» Input data
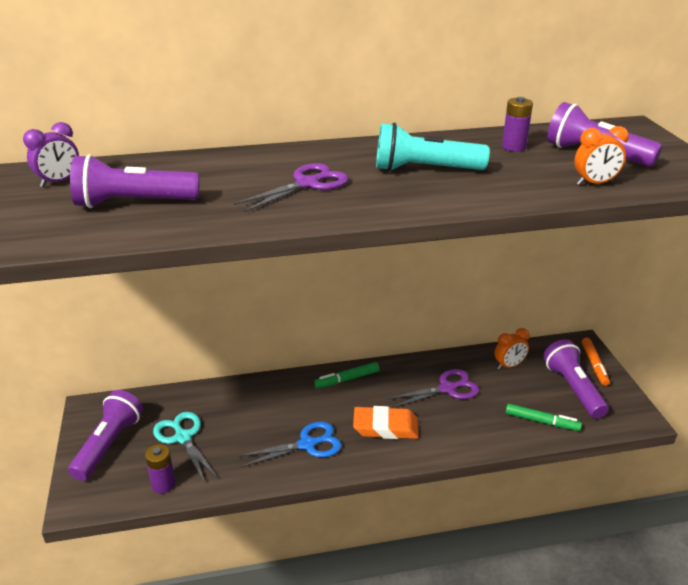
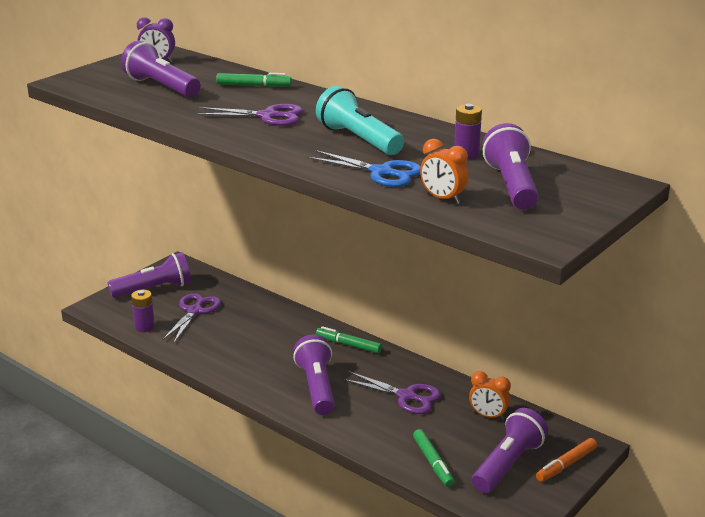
camera: 50 degrees right, 5 degrees down
(183, 437) = (195, 311): turquoise scissors -> purple scissors
(220, 165) = (254, 86): none -> green marker
(307, 444) = (252, 362): blue scissors -> blue scissors (381, 172)
(385, 427) = (317, 387): orange eraser -> purple flashlight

» Task instructions
Output every entry verbatim but skip the pictures.

» Completed exercise
camera: 50 degrees right, 5 degrees down
(183, 437) = (195, 311): turquoise scissors -> purple scissors
(220, 165) = (254, 86): none -> green marker
(307, 444) = (252, 362): blue scissors -> blue scissors (381, 172)
(385, 427) = (317, 387): orange eraser -> purple flashlight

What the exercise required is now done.